## Instructions to follow
Using the listing below, please count the lines that contain the string "watering". Only the number is wanted.
☆ ☆ ☆ ☆ ☆
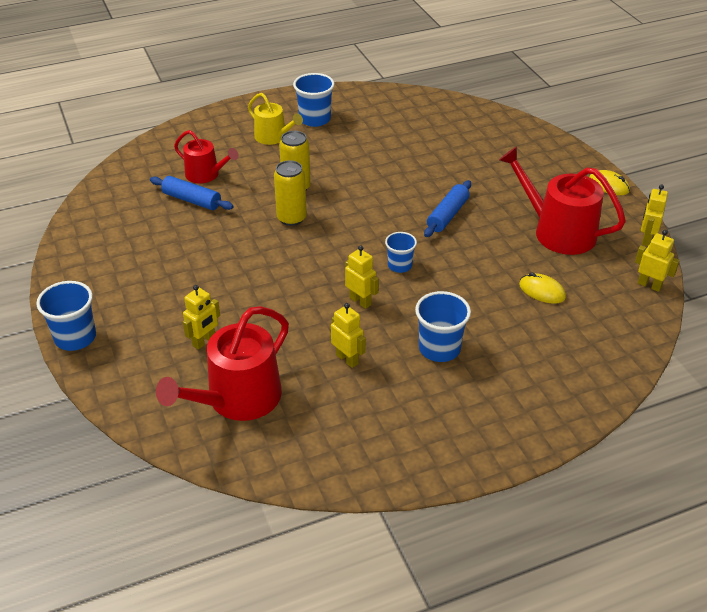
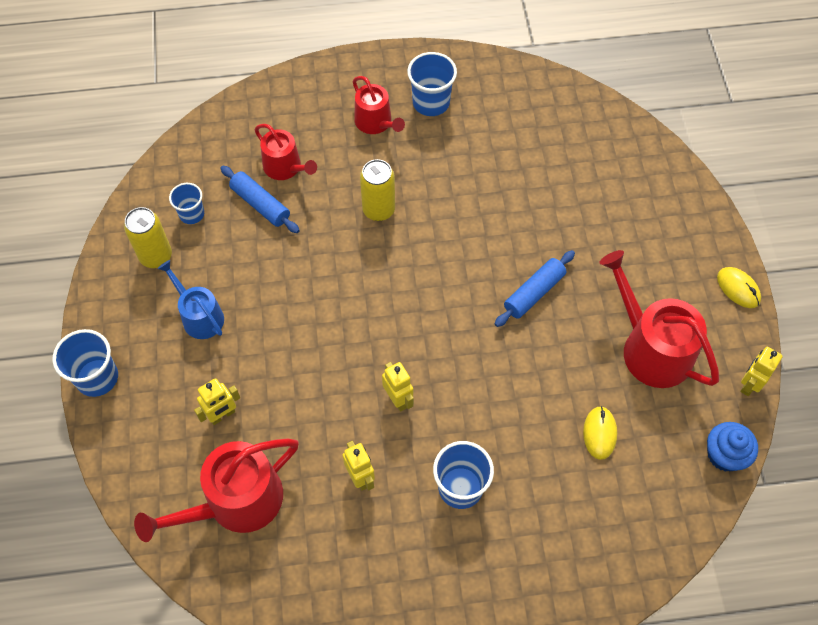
camera: 15 degrees right, 20 degrees up
(160, 279) = (199, 316): none -> blue watering can
(273, 137) = (376, 123): yellow watering can -> red watering can
(291, 218) = (360, 257): yellow can -> yellow can (156, 256)
(399, 265) = (456, 357): blue cup -> blue cup (192, 214)
(542, 291) = (599, 433): yellow mouse -> yellow mouse turned 45 degrees clockwise
(649, 285) = (724, 455): yellow robot -> blue cupcake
☆ ☆ ☆ ☆ ☆
## Exercise solution
2